Copy out all the lines in the records that include the word "watering".

Exercise materials:
|---|
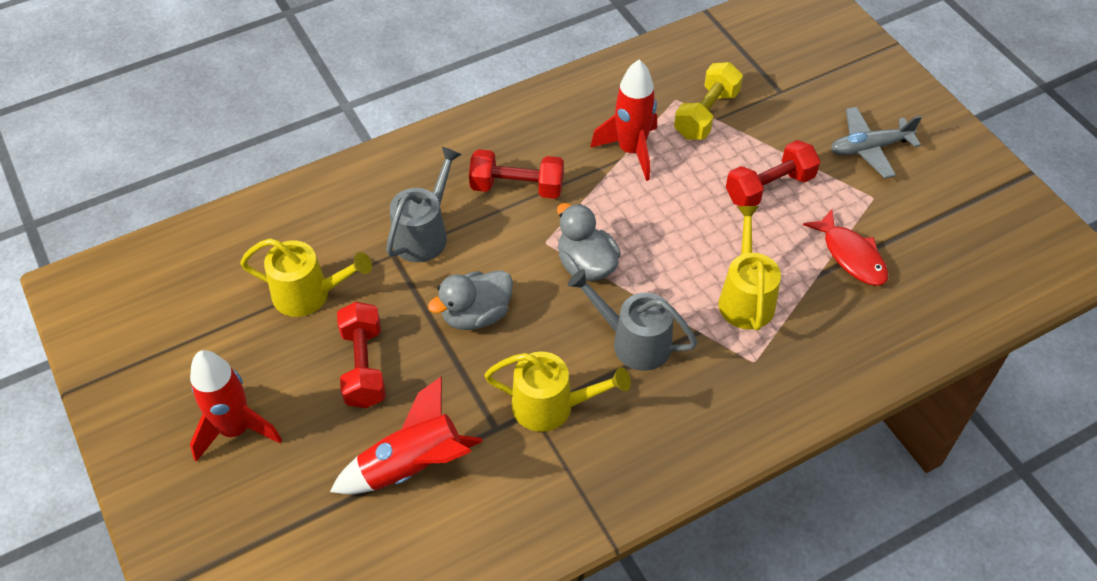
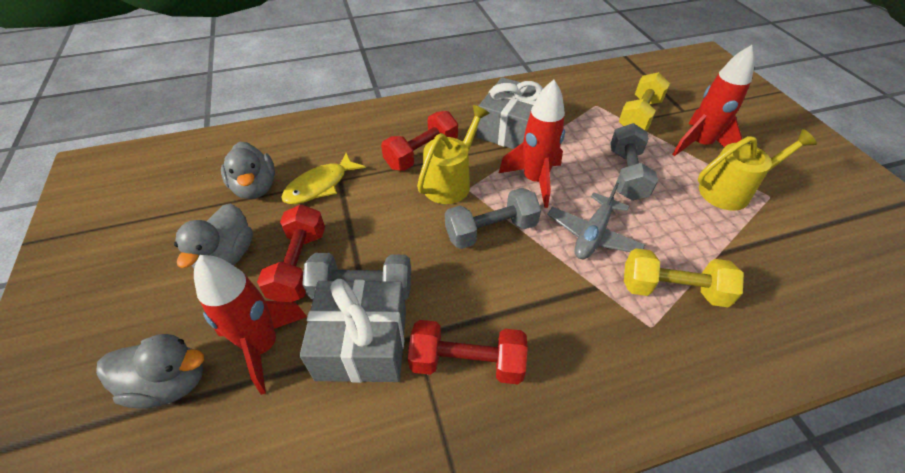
grey duck: 2 -> 3
grey dumbbell: 0 -> 3
grey gift: 0 -> 2
grey watering can: 2 -> 0
red fish: 1 -> 0
yellow dumbbell: 1 -> 2
yellow fish: 0 -> 1
yellow watering can: 3 -> 2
|---|
Your solution:
grey watering can: 2 -> 0
yellow watering can: 3 -> 2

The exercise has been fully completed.